● EXERCISE: Restate word for word the lines from the one bearing "red vase: 0 -> 1" through the end of the entries below, and leave every picture out.

● SUPPLIED RECORDS:

==*==

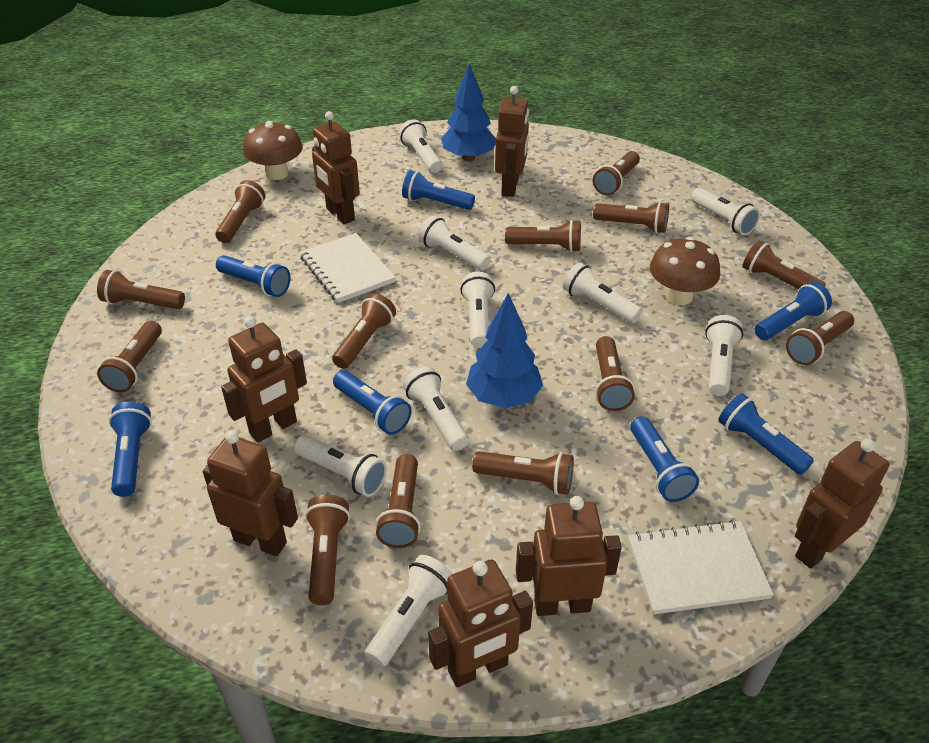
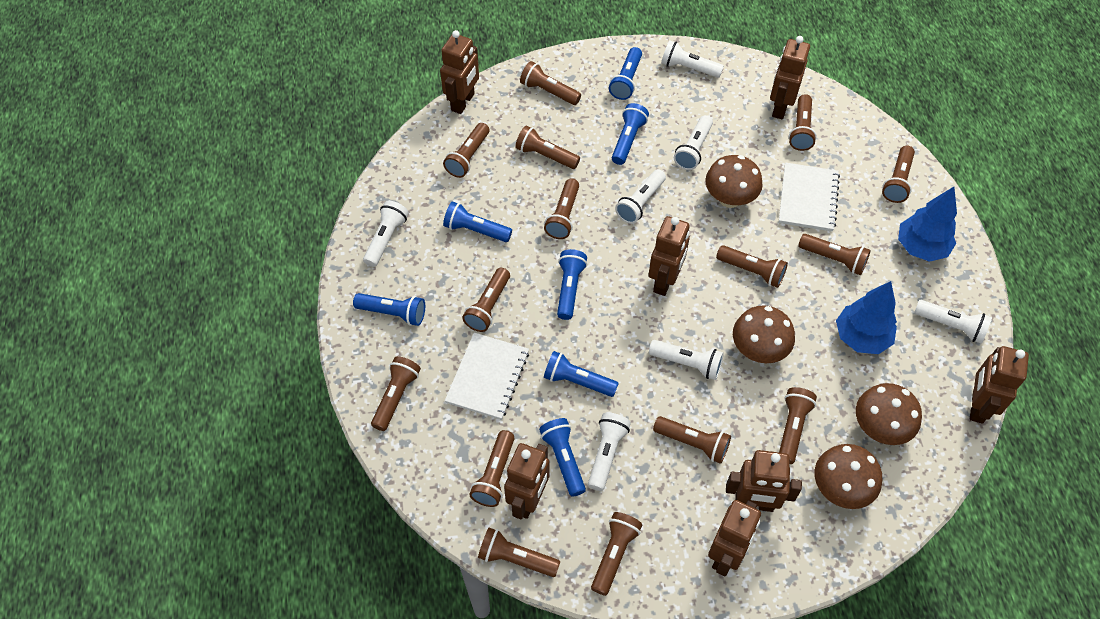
brown flashlight: 13 -> 15
brown mushroom: 2 -> 4
white flashlight: 9 -> 7

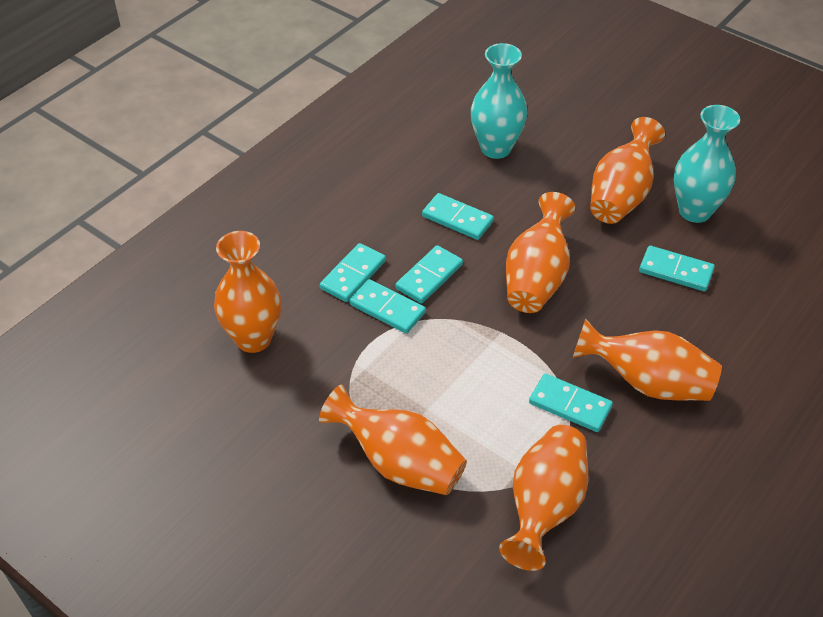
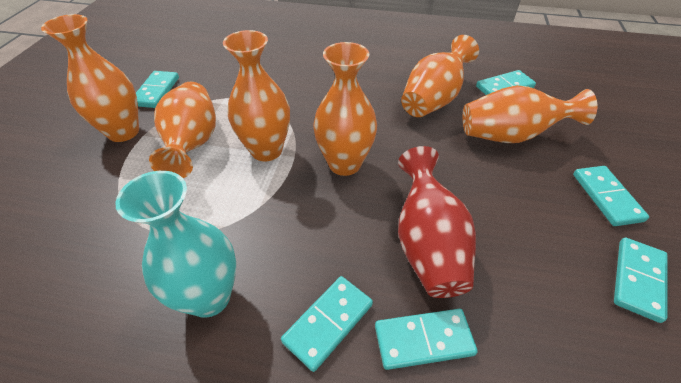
red vase: 0 -> 1
turquoise vase: 2 -> 1

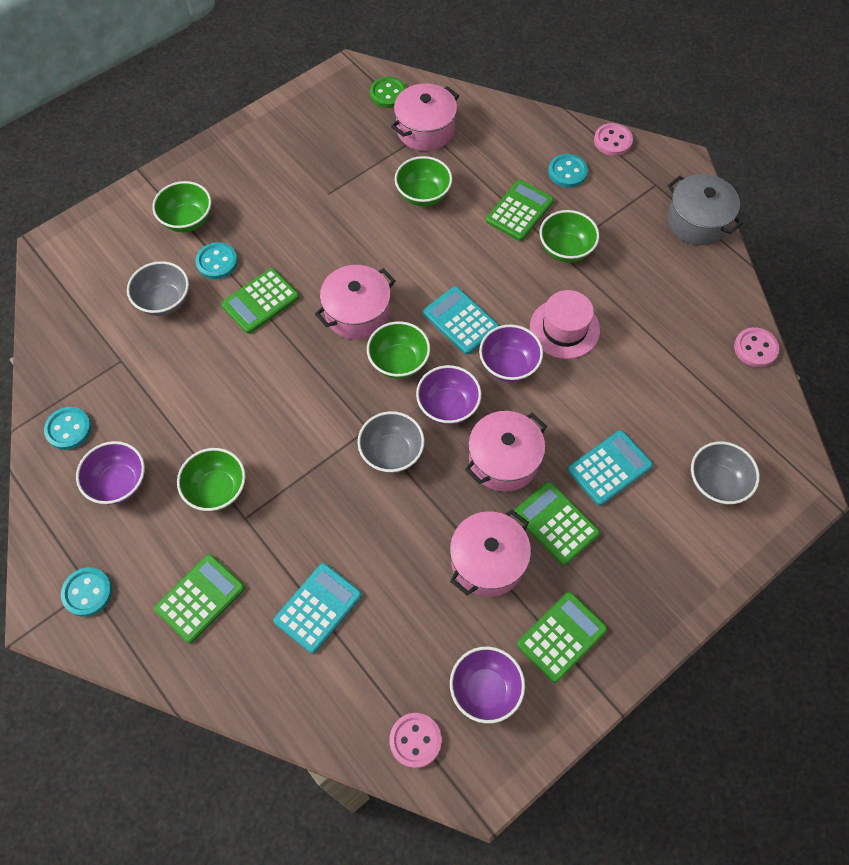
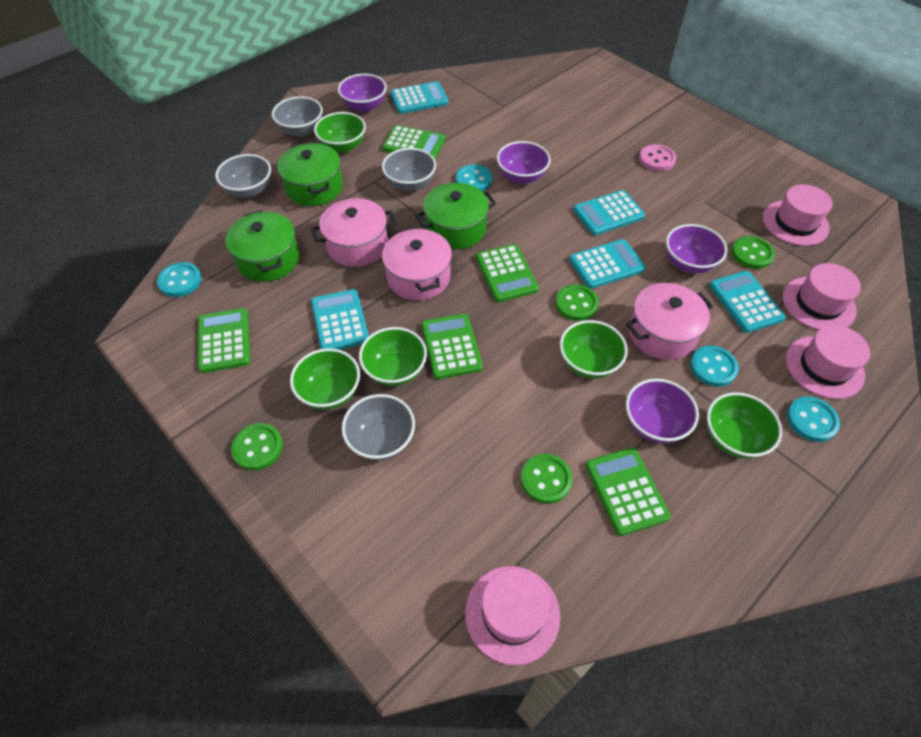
green button: 1 -> 4
green pot: 0 -> 3
grey bowl: 3 -> 4
grey pot: 1 -> 0
pink button: 3 -> 1
pink hat: 1 -> 4
pink pot: 4 -> 3
turquoise calculator: 3 -> 5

==*==

● COMPLETED TASK:
red vase: 0 -> 1
turquoise vase: 2 -> 1

green button: 1 -> 4
green pot: 0 -> 3
grey bowl: 3 -> 4
grey pot: 1 -> 0
pink button: 3 -> 1
pink hat: 1 -> 4
pink pot: 4 -> 3
turquoise calculator: 3 -> 5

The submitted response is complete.